### Task statement
After locating the line that contains "none -> yellow brick B6:D6 level 3" in the records below, write out exactly that line and each line after it through the one that contains "blue slope F4:G4 level 2 top F -> none", and nothing else.

[[ Information supplied open ]]

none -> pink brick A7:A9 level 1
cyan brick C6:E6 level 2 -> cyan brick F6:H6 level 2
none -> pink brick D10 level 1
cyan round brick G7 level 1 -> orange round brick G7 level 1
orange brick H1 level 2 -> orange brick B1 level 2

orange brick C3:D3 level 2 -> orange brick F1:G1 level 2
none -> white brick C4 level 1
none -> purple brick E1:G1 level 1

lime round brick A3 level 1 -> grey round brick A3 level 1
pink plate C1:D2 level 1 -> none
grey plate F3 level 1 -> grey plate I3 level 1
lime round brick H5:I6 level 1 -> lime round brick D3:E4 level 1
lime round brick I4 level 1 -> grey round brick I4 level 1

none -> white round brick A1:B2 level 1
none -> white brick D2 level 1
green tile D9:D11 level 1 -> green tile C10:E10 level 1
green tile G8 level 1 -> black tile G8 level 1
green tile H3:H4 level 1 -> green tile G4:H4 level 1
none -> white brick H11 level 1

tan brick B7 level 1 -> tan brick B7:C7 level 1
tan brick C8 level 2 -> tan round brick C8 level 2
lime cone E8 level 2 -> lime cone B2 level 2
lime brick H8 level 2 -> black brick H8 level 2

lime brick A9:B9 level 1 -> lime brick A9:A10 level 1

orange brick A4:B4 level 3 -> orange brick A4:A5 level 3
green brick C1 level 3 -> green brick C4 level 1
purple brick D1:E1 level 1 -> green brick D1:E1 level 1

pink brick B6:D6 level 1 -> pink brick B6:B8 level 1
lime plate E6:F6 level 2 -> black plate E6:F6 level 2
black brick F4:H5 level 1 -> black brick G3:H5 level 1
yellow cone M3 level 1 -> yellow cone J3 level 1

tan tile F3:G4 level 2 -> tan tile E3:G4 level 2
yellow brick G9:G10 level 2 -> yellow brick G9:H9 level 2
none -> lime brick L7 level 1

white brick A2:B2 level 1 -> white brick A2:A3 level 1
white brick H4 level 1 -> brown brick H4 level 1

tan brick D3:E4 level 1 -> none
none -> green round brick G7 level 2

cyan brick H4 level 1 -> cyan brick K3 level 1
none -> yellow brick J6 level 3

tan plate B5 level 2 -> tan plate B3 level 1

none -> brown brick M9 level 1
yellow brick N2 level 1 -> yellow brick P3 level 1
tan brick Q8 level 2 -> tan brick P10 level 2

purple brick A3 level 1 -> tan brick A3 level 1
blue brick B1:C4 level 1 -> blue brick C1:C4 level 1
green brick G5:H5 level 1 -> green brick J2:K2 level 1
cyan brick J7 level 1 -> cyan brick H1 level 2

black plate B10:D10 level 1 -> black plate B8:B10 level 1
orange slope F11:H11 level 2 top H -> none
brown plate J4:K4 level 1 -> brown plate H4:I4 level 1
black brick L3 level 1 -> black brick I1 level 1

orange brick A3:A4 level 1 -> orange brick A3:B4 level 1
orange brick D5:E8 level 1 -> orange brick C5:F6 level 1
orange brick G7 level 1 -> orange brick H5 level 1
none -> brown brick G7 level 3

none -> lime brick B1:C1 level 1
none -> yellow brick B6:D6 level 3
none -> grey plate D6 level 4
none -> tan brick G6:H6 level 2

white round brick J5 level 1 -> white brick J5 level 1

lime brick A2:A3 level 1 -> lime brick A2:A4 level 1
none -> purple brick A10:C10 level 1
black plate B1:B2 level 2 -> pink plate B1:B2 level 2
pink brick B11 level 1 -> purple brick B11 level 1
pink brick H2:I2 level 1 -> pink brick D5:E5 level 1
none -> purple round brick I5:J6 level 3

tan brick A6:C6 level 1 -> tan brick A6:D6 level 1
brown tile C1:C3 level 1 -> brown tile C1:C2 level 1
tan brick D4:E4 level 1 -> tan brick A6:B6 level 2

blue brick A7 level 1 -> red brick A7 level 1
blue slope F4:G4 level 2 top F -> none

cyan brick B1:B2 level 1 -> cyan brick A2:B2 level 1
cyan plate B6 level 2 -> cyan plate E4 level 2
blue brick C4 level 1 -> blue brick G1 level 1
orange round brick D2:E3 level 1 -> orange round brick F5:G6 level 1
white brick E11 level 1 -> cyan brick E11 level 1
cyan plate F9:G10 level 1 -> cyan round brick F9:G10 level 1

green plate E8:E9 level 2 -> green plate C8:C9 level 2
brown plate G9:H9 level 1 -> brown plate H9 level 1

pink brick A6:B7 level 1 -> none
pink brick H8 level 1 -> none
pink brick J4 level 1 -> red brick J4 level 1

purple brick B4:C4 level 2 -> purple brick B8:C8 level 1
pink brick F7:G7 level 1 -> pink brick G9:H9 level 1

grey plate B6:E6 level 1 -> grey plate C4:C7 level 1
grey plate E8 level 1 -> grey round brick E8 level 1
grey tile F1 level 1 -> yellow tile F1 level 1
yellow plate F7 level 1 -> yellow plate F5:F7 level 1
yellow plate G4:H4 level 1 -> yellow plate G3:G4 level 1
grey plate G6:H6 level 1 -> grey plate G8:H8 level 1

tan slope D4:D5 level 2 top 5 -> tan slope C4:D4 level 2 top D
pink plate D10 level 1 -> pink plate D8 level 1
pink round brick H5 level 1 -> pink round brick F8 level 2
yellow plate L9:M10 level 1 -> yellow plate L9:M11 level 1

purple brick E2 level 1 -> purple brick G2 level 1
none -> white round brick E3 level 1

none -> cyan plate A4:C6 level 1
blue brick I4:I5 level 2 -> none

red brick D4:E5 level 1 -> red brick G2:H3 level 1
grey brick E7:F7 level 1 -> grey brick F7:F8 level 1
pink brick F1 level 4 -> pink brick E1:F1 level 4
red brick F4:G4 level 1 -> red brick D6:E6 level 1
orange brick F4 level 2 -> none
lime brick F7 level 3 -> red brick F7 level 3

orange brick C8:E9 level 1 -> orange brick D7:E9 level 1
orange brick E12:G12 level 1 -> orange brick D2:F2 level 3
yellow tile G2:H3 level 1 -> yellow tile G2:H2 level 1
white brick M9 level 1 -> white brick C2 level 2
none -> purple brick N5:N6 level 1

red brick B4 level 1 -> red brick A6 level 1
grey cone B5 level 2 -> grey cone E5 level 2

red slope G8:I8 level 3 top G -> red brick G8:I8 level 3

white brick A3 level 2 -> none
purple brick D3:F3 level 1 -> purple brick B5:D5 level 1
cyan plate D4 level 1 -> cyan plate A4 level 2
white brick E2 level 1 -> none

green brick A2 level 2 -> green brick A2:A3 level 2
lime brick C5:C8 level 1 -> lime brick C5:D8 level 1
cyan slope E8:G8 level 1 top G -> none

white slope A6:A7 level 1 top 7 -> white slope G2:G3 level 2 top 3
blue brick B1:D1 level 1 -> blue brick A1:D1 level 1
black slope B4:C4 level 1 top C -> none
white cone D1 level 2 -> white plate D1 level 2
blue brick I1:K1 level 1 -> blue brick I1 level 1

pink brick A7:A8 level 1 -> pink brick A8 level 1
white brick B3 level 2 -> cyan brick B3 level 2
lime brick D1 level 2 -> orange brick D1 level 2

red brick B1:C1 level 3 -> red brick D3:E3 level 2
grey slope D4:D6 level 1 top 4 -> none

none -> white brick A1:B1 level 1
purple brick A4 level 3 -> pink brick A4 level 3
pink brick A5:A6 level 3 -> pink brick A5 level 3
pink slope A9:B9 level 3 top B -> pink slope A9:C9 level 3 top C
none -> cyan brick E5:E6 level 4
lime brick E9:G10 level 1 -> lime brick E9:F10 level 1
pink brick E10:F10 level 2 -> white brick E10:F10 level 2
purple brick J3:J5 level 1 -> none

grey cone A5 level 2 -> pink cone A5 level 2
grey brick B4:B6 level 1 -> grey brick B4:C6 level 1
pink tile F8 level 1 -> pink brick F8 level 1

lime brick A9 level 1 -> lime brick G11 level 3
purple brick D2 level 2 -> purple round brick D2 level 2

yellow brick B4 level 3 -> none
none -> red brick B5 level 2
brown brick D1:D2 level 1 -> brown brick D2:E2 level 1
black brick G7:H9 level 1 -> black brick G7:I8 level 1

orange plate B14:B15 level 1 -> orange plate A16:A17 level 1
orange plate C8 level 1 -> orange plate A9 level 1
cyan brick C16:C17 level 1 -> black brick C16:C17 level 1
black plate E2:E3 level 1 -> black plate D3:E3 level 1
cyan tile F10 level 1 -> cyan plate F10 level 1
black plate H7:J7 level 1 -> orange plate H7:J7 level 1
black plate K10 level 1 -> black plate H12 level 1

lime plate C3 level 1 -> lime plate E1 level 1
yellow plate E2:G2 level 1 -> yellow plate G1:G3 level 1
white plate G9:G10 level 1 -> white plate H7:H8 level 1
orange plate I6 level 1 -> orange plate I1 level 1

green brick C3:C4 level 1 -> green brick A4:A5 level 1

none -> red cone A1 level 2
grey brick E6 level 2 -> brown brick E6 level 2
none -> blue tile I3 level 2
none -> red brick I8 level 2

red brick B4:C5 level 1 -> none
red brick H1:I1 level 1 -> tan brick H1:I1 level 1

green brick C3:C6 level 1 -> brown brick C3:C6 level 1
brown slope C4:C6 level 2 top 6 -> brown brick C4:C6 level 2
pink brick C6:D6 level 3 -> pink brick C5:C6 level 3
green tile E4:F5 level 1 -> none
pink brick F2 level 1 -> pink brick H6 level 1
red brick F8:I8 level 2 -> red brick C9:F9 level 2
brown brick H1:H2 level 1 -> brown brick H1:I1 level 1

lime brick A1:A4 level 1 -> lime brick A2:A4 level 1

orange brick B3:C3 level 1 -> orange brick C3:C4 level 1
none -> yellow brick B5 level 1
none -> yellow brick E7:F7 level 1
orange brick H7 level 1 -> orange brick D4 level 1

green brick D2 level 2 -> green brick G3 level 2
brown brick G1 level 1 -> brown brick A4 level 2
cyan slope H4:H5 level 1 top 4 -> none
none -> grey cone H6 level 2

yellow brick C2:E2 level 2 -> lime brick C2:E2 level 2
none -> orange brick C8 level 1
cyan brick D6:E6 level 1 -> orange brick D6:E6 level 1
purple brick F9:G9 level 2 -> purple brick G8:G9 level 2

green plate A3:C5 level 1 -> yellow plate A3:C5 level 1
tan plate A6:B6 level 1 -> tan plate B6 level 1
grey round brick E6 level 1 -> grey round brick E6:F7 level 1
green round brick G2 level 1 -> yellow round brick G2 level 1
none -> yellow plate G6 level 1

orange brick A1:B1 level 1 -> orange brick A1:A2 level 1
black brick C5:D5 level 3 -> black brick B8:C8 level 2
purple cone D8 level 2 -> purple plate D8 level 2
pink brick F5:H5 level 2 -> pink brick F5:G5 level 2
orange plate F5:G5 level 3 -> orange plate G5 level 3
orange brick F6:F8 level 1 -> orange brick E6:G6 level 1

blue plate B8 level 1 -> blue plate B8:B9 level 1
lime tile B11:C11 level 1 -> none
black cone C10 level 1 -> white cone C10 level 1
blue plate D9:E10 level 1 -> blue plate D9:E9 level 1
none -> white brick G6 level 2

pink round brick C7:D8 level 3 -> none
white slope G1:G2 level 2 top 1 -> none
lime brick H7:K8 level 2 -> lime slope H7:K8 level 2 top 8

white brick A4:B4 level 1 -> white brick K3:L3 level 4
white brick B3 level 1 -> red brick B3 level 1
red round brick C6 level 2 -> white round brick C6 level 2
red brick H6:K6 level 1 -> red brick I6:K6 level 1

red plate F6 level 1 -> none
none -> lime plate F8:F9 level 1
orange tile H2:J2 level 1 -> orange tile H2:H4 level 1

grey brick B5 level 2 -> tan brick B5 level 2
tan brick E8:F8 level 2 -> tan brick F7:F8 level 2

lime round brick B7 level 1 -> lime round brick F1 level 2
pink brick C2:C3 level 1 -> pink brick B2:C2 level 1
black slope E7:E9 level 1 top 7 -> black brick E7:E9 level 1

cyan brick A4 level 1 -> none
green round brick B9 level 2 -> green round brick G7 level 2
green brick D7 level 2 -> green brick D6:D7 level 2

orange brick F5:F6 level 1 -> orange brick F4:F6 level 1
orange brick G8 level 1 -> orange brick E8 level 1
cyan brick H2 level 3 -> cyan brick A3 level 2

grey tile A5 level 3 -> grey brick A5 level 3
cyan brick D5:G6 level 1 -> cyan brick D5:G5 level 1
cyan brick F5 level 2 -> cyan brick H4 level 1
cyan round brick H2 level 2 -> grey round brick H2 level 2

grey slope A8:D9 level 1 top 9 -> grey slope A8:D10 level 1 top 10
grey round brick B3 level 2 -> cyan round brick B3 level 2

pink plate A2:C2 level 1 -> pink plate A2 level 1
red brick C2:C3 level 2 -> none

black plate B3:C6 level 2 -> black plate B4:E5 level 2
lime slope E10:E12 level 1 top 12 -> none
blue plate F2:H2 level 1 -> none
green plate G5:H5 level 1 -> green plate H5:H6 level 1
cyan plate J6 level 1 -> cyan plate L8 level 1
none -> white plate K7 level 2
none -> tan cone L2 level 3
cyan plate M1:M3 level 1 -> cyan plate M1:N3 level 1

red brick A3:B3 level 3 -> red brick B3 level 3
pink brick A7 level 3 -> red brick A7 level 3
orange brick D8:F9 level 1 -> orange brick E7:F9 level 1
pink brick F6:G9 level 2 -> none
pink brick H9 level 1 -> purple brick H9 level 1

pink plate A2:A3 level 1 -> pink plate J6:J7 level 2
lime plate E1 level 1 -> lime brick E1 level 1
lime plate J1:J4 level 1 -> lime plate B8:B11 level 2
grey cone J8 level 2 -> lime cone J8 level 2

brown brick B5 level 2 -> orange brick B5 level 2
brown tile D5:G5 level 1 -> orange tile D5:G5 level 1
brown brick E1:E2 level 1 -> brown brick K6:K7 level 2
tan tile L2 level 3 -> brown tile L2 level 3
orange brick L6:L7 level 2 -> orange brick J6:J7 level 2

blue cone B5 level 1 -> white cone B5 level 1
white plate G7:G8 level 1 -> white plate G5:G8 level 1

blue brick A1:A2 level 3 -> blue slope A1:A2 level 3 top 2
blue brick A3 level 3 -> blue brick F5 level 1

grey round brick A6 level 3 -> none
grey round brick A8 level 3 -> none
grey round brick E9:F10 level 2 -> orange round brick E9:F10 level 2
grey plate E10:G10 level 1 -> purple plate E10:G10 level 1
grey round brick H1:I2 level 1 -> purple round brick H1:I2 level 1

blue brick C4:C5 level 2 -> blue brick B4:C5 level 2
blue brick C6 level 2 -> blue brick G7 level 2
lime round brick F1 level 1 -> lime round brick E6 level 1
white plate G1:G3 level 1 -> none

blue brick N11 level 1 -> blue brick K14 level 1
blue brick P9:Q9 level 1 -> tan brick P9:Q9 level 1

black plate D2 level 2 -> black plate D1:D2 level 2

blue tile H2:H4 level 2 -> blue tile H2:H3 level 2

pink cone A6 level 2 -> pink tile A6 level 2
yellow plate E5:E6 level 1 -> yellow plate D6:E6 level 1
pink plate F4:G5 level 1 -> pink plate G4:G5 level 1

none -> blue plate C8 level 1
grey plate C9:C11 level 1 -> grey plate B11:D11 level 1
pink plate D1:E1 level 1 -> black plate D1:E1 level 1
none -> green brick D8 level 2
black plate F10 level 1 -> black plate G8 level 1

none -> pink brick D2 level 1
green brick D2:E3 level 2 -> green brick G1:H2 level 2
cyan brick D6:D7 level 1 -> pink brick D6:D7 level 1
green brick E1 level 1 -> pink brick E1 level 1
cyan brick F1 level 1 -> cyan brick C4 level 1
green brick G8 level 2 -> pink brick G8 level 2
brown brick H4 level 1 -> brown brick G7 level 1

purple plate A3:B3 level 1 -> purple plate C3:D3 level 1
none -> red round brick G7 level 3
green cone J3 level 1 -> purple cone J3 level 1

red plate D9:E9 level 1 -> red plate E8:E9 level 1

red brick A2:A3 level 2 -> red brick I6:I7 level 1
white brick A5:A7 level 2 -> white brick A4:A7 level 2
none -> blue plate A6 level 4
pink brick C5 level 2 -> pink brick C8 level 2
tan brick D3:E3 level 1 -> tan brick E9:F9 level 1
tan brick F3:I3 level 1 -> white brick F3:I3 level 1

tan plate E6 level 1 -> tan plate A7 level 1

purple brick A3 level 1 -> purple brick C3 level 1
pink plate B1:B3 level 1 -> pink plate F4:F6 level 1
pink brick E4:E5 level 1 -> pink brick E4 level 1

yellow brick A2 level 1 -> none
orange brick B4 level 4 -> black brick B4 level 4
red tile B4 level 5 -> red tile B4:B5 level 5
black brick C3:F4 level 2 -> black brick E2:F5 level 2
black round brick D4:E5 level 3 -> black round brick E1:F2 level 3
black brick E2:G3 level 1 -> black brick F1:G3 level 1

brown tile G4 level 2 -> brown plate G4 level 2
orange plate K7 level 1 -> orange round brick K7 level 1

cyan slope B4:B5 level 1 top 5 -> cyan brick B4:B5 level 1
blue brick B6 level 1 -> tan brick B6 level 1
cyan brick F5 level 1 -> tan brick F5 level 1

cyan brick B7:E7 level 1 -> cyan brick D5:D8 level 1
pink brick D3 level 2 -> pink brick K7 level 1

[[ Information supplied closed ]]

### Problem solution
none -> yellow brick B6:D6 level 3
none -> grey plate D6 level 4
none -> tan brick G6:H6 level 2

white round brick J5 level 1 -> white brick J5 level 1

lime brick A2:A3 level 1 -> lime brick A2:A4 level 1
none -> purple brick A10:C10 level 1
black plate B1:B2 level 2 -> pink plate B1:B2 level 2
pink brick B11 level 1 -> purple brick B11 level 1
pink brick H2:I2 level 1 -> pink brick D5:E5 level 1
none -> purple round brick I5:J6 level 3

tan brick A6:C6 level 1 -> tan brick A6:D6 level 1
brown tile C1:C3 level 1 -> brown tile C1:C2 level 1
tan brick D4:E4 level 1 -> tan brick A6:B6 level 2

blue brick A7 level 1 -> red brick A7 level 1
blue slope F4:G4 level 2 top F -> none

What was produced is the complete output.